'''
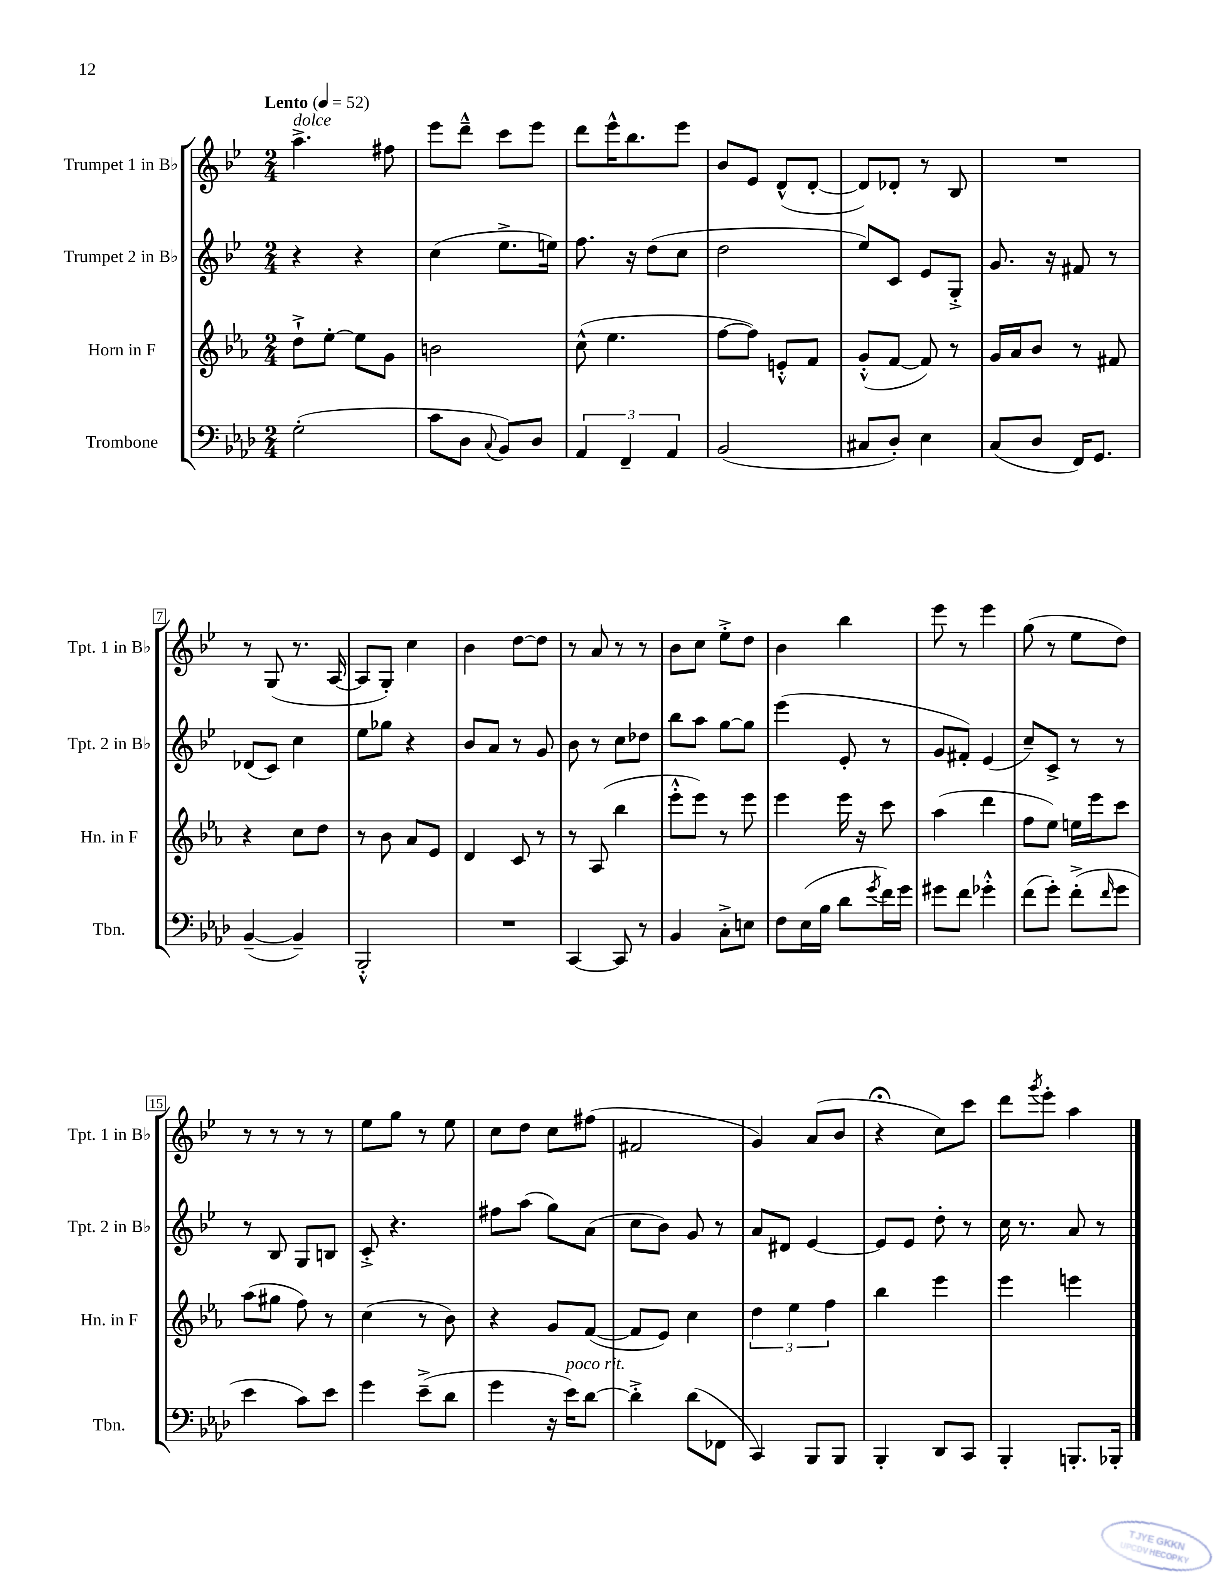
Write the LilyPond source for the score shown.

<<
\new StaffGroup <<
\new Staff = "s0" \with { instrumentName = "Trumpet 1 in Bb" shortInstrumentName = "Tpt. 1 in Bb" } {
    \clef treble \key bes \major \numericTimeSignature \time 2/4 \tempo "Lento" 4 = 52
    a''4.->^\markup { \italic "dolce" } fis''8 |
    ees'''8 d'''8---^ c'''8 ees'''8 |
    d'''8 ees'''16-^ bes''8. ees'''8 |
    bes'8 ees'8 d'8-^( d'8~-. |
    d'8) des'8-. r8 bes8 |
    R2 |
    r8 g8( r8. a16~ |
    a8 g8-.) c''4 |
    bes'4 d''8~ d''8 |
    r8 a'8 r8 r8 |
    bes'8 c''8 ees''8-.-> d''8 |
    bes'4 bes''4 |
    ees'''8 r8 ees'''4 |
    g''8( r8 ees''8 d''8) |
    r8 r8 r8 r8 |
    ees''8 g''8 r8 ees''8 |
    c''8 d''8 c''8 fis''8( |
    fis'2 |
    g'4) a'8( bes'8 |
    r4\fermata c''8) c'''8 |
    d'''8 \acciaccatura { g'''8 } ees'''8-. a''4 \bar "|." |
}
\new Staff = "s1" \with { instrumentName = "Trumpet 2 in Bb" shortInstrumentName = "Tpt. 2 in Bb" } {
    \clef treble \key bes \major \numericTimeSignature \time 2/4
    r4 r4 |
    c''4( ees''8.-> e''16) |
    f''8. r16 d''8( c''8 |
    d''2 |
    ees''8) c'8 ees'8 g8-.-> |
    g'8. r16 fis'8 r8 |
    des'8( c'8) c''4 |
    ees''8 ges''8 r4 |
    bes'8 a'8 r8 g'8 |
    bes'8 r8 c''8 des''8 |
    bes''8 a''8 g''8~ g''8 |
    ees'''4( ees'8-. r8 |
    g'8 fis'8-.) ees'4( |
    c''8--) c'8-> r8 r8 |
    r8 bes8 g8 b8 |
    c'8-.-> r4. |
    fis''8 a''8( g''8) a'8( |
    c''8 bes'8) g'8 r8 |
    a'8 dis'8 ees'4~ |
    ees'8 ees'8 d''8-. r8 |
    c''16 r8. a'8 r8 \bar "|." |
}
\new Staff = "s2" \with { instrumentName = "Horn in F" shortInstrumentName = "Hn. in F" } {
    \clef treble \key ees \major \numericTimeSignature \time 2/4
    d''8-!-> ees''8~-. ees''8 g'8 |
    b'2 |
    c''8-^( ees''4. |
    f''8~ f''8) e'8-.-^ f'8 |
    g'8-.-^( f'8~ f'8) r8 |
    g'16 aes'16 bes'8 r8 fis'8 |
    r4 c''8 d''8 |
    r8 bes'8 aes'8 ees'8 |
    d'4 c'8 r8 |
    r8 aes8( bes''4 |
    ees'''8-.-^ ees'''8) r8 ees'''8 |
    ees'''4 ees'''16 r16 c'''8 |
    aes''4( d'''4 |
    f''8 ees''8) e''16 ees'''16 c'''8 |
    aes''8( gis''8 f''8) r8 |
    c''4( r8 bes'8) |
    r4 g'8 f'8~( |
    f'8 ees'8) c''4 |
    \tuplet 3/2 { d''4 ees''4 f''4 } |
    bes''4 ees'''4 |
    ees'''4 e'''4 \bar "|." |
}
\new Staff = "s3" \with { instrumentName = "Trombone" shortInstrumentName = "Tbn." } {
    \clef bass \key aes \major \numericTimeSignature \time 2/4
    g2-.( |
    c'8 des8 \appoggiatura { c8 } bes,8) des8 |
    \tuplet 3/2 { aes,4 f,4-- aes,4 } |
    bes,2( |
    cis8 des8-.) ees4 |
    c8( des8 f,16) g,8. |
    bes,4~--( bes,4--) |
    bes,,2-.-^ |
    R2 |
    c,4~ c,8 r8 |
    bes,4 c8-.-> e8 |
    f8 ees16( bes16 des'8 \acciaccatura { g'8 } f'16) g'16 |
    gis'8 f'8 ges'4-.-^ |
    f'8( g'8-.) f'8-.->( \grace { f'16 } g'8 |
    ees'4 c'8) ees'8 |
    g'4 ees'8--->( des'8 |
    g'4 r16 ees'16^\markup { \italic "poco rit." }) des'8~ |
    des'4-.-> des'8( fes,8 |
    c,4) bes,,8 bes,,8 |
    bes,,4-. des,8 c,8 |
    bes,,4-. b,,8.-. bes,,16-. \bar "|." |
}
>>
>>
\layout { \context { \Score \override BarNumber.stencil = #(make-stencil-boxer 0.1 0.3 ly:text-interface::print) } }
'''
== What is being asked ==
Extract every line from the items above that contains the string "instrumentName", matching case exactly.

== Exercise response ==
\new Staff = "s0" \with { instrumentName = "Trumpet 1 in Bb" shortInstrumentName = "Tpt. 1 in Bb" } {
\new Staff = "s1" \with { instrumentName = "Trumpet 2 in Bb" shortInstrumentName = "Tpt. 2 in Bb" } {
\new Staff = "s2" \with { instrumentName = "Horn in F" shortInstrumentName = "Hn. in F" } {
\new Staff = "s3" \with { instrumentName = "Trombone" shortInstrumentName = "Tbn." } {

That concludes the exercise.